> _WHAT TO PRODUCE_:
The lines below, from the one containing "none -> orange plate I3 level 1" through the one containing "none -> green plate N11:O11 level 1", should be set down exactly, with no pictures and nothing else.

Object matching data
◇ ◇ ◇ ◇ ◇ ◇ ◇

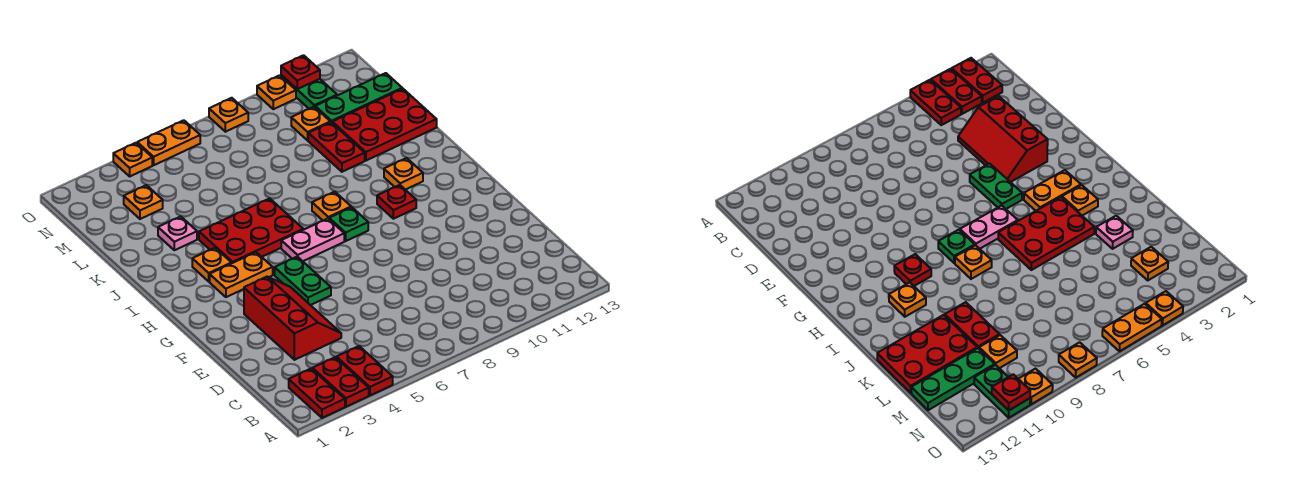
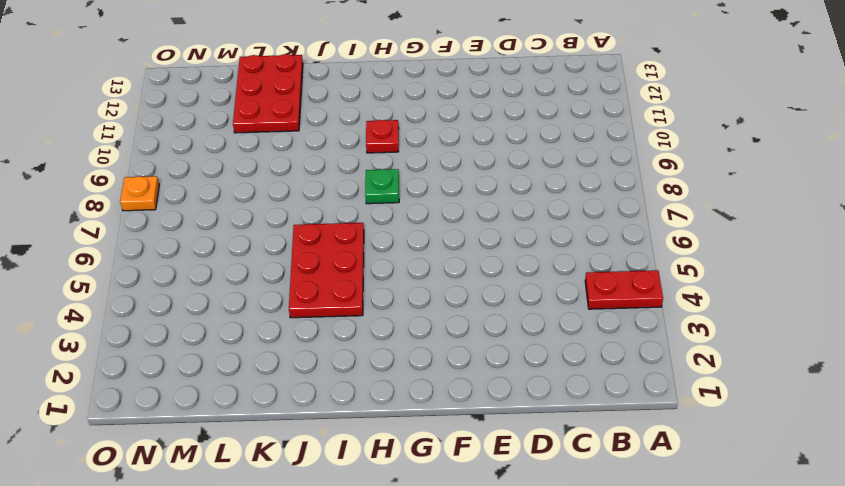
none -> red plate A2:B2 level 1
none -> red plate A3:B3 level 1
none -> red slope D3:F4 level 1 top 3

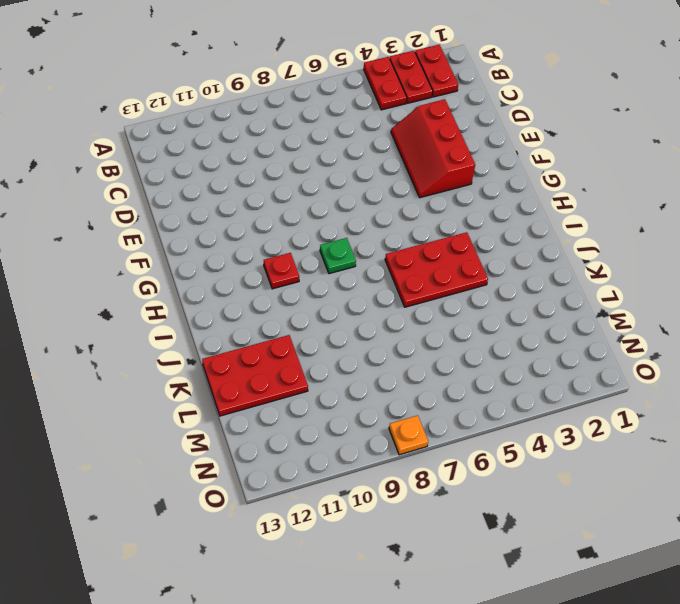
none -> green plate F5:G5 level 1
none -> orange plate H3:H4 level 1
none -> pink plate H6:H7 level 1

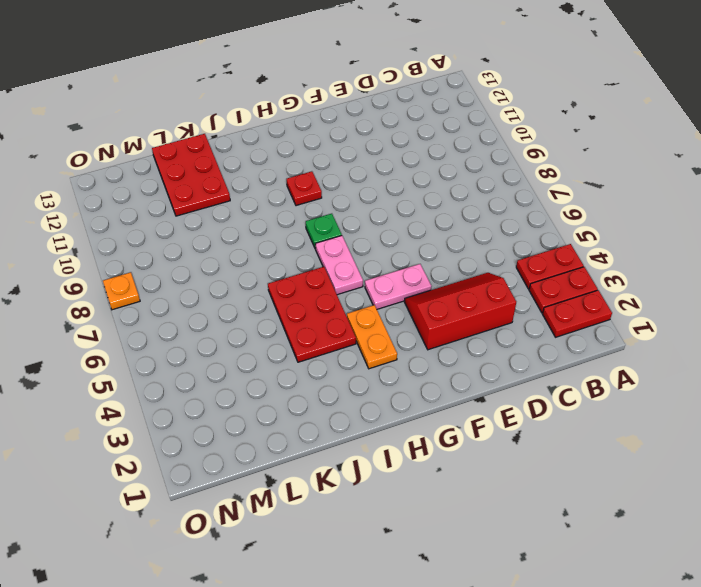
pink plate F5:G5 level 1 -> green plate F5:G5 level 1
none -> orange plate I3 level 1
none -> orange plate I8 level 1
none -> orange plate I11 level 1

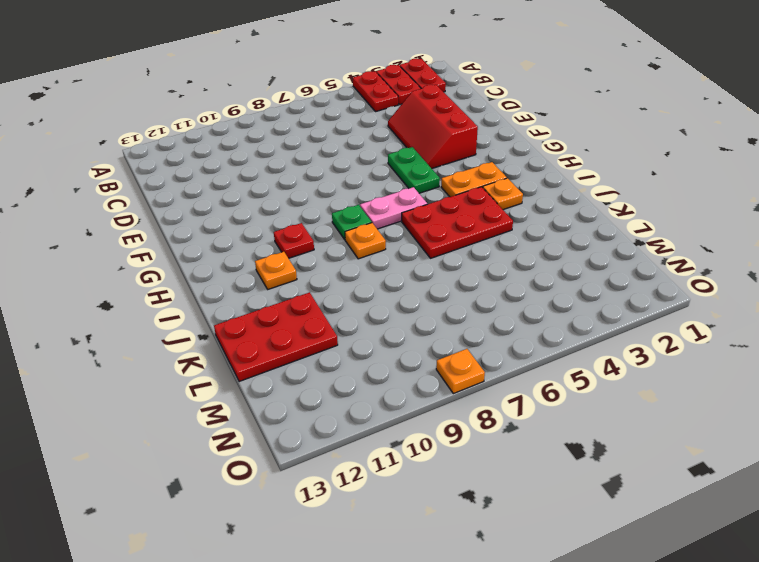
none -> pink plate K3 level 1
none -> red plate K10:L10 level 1
none -> orange plate M3 level 1

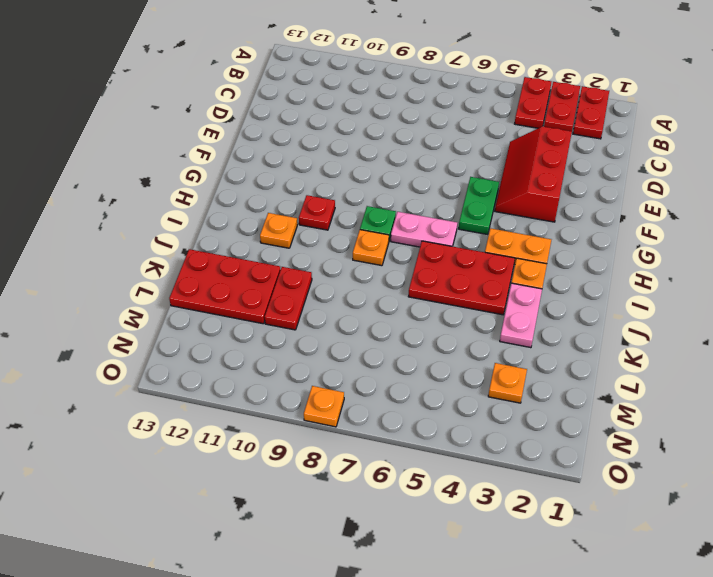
pink plate J3:K3 level 1 -> pink plate K3 level 1
none -> orange plate M10 level 1
none -> green plate M11:M13 level 1
none -> green plate N11:O11 level 1

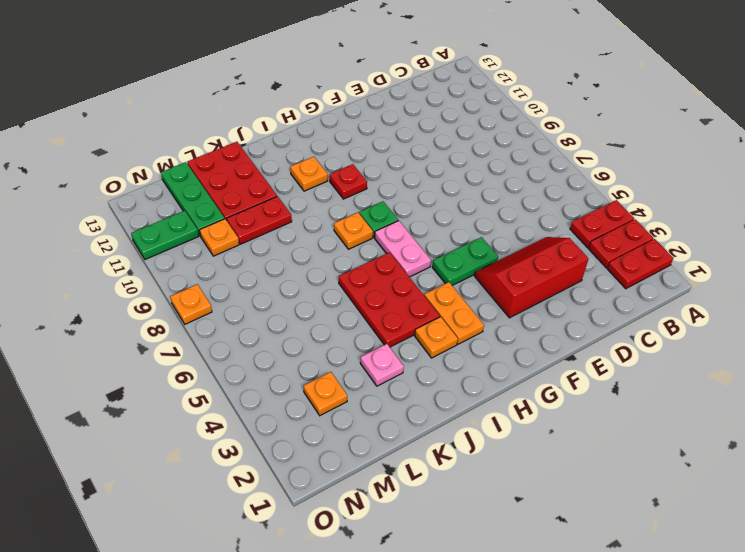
none -> orange plate O4 level 1
none -> orange plate O5:O6 level 1
none -> orange plate O10 level 1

◇ ◇ ◇ ◇ ◇ ◇ ◇

> _OUTPUT FOR THIS TASK_:
none -> orange plate I3 level 1
none -> orange plate I8 level 1
none -> orange plate I11 level 1

none -> pink plate K3 level 1
none -> red plate K10:L10 level 1
none -> orange plate M3 level 1

pink plate J3:K3 level 1 -> pink plate K3 level 1
none -> orange plate M10 level 1
none -> green plate M11:M13 level 1
none -> green plate N11:O11 level 1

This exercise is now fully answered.